## SUPPLIED RECORDS
┌──
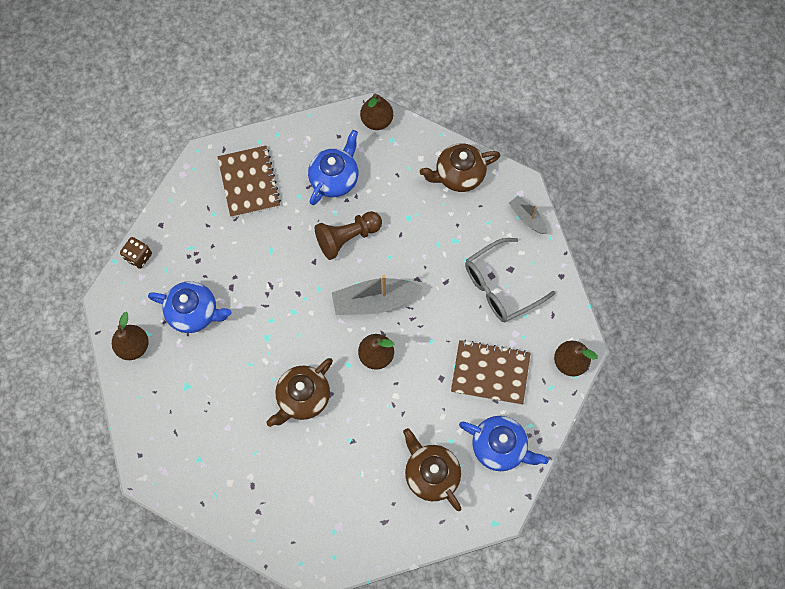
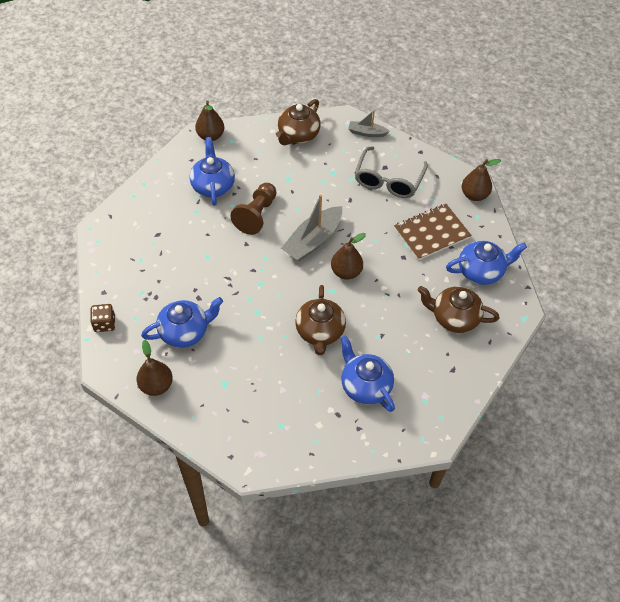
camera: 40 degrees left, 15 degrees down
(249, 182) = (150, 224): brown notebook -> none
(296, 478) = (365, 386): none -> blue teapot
└──
┌──
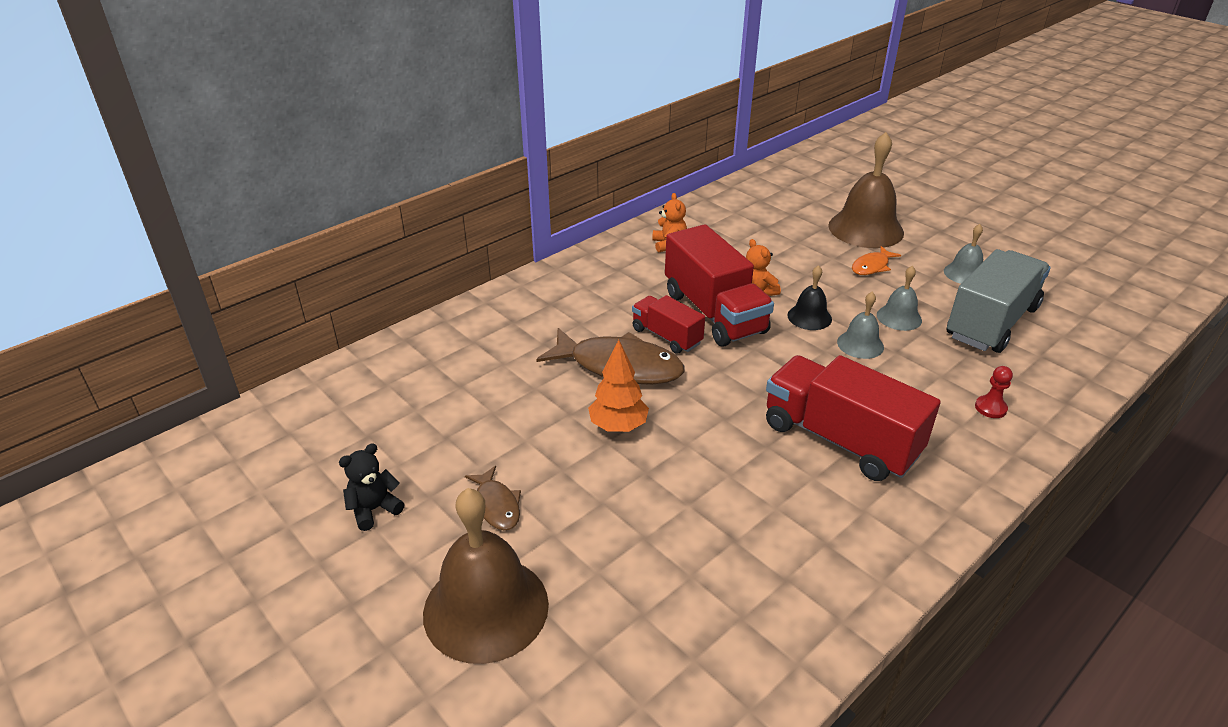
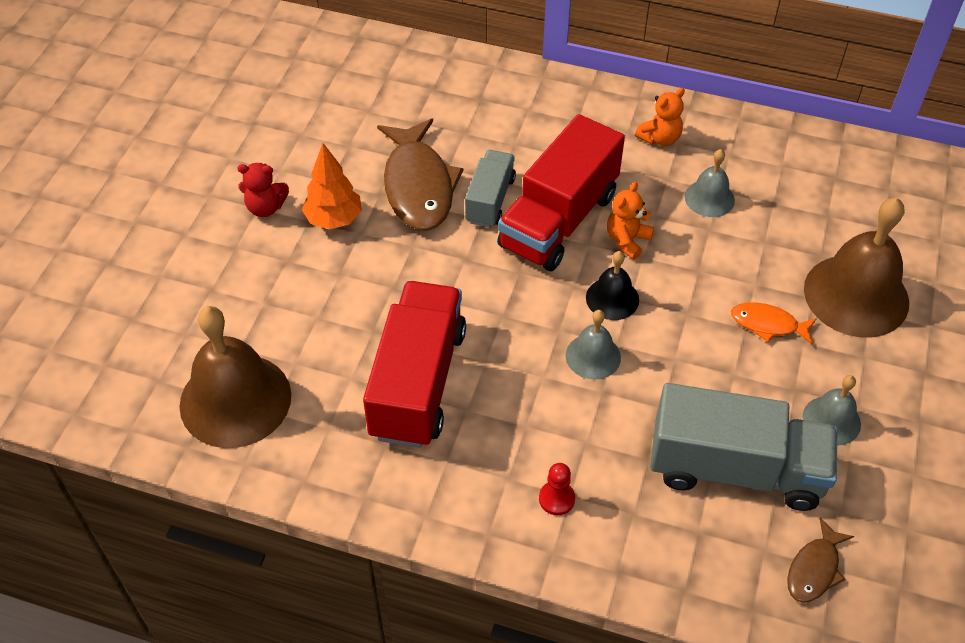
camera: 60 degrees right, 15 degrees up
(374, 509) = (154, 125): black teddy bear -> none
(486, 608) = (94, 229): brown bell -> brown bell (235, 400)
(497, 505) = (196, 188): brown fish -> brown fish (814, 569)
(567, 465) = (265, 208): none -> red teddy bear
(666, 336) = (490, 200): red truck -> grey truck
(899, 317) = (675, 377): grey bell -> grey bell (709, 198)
└──
## TASK TO CARRY OUT
In the listing above, find the line containing "(567, 465) = (265, 208): none" and the line containing "(899, 317) = (675, 377): grey", then retype both and every line between them exactly, with nothing else.

## TASK RESULT
(567, 465) = (265, 208): none -> red teddy bear
(666, 336) = (490, 200): red truck -> grey truck
(899, 317) = (675, 377): grey bell -> grey bell (709, 198)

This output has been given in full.